BEGIN

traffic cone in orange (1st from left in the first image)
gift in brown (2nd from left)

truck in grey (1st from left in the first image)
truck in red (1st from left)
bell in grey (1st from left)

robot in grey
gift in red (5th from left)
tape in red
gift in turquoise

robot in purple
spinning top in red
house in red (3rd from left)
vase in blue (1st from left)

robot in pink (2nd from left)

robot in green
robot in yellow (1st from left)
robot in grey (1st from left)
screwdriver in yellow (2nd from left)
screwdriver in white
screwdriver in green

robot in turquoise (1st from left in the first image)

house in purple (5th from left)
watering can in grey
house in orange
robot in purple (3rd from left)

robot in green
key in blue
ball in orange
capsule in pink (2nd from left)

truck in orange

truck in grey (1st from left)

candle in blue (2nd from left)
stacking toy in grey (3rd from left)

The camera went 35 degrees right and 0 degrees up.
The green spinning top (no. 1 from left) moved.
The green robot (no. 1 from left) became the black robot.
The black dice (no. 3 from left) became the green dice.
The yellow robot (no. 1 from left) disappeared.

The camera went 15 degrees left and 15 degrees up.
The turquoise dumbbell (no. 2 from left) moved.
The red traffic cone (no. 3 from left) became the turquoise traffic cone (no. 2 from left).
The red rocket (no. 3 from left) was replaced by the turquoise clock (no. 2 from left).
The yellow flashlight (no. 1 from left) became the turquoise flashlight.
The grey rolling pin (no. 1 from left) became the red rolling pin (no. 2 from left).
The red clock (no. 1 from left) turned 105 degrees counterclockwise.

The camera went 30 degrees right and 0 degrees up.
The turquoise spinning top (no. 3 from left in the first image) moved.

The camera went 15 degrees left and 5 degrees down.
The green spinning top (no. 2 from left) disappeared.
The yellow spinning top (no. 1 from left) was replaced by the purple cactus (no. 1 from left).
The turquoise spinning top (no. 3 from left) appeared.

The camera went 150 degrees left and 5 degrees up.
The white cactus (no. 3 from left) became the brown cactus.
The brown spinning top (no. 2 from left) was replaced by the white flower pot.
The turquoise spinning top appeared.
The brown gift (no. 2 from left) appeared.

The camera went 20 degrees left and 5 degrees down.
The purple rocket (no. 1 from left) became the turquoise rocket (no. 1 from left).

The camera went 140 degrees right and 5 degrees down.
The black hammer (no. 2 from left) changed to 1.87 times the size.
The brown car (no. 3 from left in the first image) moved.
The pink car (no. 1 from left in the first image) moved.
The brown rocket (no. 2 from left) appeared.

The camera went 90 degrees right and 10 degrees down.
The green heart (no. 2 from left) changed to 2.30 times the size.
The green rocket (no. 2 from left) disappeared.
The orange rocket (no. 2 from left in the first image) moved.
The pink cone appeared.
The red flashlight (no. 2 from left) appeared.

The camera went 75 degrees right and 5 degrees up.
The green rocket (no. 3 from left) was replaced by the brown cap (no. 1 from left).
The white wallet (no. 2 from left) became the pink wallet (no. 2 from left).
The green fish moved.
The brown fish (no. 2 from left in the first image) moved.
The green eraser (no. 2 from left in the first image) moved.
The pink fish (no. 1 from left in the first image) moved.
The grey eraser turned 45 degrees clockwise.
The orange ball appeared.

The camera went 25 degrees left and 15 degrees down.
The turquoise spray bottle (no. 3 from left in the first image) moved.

END

What the task asks →
Reprint exactly the lines above that start at the one with "candle in blue (2nd from left)" and end at the one with "The black dice", keeping both and adding none.

Answer section →
candle in blue (2nd from left)
stacking toy in grey (3rd from left)

The camera went 35 degrees right and 0 degrees up.
The green spinning top (no. 1 from left) moved.
The green robot (no. 1 from left) became the black robot.
The black dice (no. 3 from left) became the green dice.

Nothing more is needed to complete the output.